··· Records provided

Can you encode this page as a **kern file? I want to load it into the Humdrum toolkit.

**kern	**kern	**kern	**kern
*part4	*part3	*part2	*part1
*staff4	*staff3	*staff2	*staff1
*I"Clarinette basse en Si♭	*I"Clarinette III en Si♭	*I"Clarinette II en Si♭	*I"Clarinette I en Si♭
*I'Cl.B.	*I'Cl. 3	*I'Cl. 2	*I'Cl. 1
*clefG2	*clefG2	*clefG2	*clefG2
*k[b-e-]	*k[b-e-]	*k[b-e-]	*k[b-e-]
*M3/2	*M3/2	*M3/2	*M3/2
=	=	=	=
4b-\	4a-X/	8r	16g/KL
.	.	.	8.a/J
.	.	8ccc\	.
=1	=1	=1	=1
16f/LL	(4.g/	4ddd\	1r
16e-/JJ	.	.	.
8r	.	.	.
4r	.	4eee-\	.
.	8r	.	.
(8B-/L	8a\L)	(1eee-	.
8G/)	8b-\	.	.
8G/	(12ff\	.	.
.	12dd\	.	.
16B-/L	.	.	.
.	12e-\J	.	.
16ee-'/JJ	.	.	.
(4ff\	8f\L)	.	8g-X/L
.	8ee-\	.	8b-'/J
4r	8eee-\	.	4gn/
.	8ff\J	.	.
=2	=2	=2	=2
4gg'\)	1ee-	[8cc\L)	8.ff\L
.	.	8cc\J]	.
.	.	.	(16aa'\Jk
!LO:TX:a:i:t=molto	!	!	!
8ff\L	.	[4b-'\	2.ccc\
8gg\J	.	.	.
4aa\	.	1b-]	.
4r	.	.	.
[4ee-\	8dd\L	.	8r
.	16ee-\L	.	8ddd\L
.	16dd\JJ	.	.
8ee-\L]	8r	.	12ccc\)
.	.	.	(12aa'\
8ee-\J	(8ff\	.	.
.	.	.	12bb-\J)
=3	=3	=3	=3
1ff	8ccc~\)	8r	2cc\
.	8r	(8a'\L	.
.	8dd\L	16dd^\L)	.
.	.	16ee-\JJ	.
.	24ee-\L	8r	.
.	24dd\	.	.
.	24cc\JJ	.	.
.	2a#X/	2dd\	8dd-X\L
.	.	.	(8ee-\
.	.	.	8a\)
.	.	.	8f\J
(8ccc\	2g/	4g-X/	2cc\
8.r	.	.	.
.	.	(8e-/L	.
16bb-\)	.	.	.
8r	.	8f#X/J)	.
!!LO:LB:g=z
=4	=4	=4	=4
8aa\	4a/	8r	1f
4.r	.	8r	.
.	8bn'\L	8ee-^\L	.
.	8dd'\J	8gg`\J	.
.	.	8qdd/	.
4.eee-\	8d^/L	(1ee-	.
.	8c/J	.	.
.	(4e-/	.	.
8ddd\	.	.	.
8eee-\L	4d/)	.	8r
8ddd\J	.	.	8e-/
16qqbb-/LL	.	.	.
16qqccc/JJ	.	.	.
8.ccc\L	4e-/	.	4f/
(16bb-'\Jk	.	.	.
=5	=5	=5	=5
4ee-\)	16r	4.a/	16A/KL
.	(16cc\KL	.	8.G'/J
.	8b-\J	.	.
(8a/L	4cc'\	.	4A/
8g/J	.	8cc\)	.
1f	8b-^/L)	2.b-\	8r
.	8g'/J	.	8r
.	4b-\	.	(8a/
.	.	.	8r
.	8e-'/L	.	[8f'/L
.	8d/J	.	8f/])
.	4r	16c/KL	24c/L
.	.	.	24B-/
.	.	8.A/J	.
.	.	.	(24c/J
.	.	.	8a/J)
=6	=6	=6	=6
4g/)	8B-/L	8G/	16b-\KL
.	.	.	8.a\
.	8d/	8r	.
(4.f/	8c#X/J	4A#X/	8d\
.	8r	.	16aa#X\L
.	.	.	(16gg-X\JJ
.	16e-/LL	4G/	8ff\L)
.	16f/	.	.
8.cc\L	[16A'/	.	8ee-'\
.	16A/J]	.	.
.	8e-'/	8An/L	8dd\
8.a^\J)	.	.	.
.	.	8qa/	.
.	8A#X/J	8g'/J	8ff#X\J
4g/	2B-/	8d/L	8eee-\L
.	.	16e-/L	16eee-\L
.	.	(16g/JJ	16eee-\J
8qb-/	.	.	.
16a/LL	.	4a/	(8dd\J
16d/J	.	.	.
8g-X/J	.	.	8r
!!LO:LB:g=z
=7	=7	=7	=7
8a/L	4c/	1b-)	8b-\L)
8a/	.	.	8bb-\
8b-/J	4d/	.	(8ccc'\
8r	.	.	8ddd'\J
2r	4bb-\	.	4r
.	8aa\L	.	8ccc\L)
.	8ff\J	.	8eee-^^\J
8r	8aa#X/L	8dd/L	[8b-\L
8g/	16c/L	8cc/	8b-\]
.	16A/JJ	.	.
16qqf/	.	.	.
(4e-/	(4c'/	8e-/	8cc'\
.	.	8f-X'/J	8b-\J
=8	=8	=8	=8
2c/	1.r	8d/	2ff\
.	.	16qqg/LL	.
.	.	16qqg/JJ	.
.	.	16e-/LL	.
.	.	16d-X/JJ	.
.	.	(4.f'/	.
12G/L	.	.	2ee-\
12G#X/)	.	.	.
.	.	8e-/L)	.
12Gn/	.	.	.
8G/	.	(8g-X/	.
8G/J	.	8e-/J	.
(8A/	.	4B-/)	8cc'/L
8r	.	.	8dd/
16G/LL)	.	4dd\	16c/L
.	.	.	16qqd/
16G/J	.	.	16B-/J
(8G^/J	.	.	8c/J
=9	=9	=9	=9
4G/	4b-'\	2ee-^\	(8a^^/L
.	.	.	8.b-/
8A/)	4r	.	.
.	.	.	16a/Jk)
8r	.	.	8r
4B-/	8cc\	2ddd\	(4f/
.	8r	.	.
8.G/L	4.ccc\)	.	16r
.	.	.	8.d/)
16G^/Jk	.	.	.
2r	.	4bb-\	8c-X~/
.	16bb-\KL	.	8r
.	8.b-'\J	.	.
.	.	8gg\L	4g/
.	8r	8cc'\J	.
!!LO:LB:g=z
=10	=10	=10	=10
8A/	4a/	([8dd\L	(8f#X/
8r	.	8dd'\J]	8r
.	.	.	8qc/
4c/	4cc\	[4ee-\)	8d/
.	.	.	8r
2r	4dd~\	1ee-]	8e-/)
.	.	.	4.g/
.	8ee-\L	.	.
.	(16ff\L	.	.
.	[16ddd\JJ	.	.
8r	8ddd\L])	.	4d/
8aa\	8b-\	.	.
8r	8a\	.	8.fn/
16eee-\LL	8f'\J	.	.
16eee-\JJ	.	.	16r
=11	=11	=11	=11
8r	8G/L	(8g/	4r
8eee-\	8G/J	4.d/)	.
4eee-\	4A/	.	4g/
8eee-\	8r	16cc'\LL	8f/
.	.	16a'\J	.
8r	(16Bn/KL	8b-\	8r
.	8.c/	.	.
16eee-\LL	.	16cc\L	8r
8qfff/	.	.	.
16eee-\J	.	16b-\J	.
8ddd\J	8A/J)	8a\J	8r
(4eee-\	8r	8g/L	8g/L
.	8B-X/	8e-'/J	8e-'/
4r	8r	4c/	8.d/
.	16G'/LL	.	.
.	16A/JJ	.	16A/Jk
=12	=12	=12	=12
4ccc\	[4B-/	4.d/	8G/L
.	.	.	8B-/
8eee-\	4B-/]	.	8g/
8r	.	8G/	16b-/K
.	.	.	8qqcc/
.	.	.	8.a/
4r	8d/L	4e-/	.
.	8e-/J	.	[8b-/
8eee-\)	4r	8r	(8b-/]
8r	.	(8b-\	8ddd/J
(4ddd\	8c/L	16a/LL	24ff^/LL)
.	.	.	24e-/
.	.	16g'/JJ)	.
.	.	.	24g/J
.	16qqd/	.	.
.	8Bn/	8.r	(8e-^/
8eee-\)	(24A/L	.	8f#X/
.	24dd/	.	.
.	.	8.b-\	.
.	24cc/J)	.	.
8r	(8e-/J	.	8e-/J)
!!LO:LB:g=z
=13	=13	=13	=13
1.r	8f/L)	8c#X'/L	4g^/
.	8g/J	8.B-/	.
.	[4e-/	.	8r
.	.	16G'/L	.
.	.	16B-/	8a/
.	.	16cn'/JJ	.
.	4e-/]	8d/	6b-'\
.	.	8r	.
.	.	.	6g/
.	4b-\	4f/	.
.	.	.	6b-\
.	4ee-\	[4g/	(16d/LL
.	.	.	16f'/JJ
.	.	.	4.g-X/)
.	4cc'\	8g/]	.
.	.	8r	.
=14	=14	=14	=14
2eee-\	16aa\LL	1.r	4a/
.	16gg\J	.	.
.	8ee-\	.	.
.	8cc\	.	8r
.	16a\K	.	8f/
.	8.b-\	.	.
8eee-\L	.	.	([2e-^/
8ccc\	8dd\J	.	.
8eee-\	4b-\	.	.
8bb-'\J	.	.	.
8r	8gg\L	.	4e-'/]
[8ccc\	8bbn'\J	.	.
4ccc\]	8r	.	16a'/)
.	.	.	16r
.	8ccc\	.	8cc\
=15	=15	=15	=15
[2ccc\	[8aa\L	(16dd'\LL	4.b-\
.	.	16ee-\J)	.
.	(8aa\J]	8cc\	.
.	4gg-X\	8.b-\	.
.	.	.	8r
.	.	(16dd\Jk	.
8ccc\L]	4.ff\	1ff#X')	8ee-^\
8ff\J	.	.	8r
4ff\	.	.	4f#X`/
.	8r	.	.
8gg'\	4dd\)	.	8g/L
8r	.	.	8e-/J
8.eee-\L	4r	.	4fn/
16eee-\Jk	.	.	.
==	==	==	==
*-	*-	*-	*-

······

■ Written problem ■
Collect each line of the entries above that contains the string "kern", and copy every such line in full.

■ Answer ■
Can you encode this page as a **kern file? I want to load it into the Humdrum toolkit.
**kern	**kern	**kern	**kern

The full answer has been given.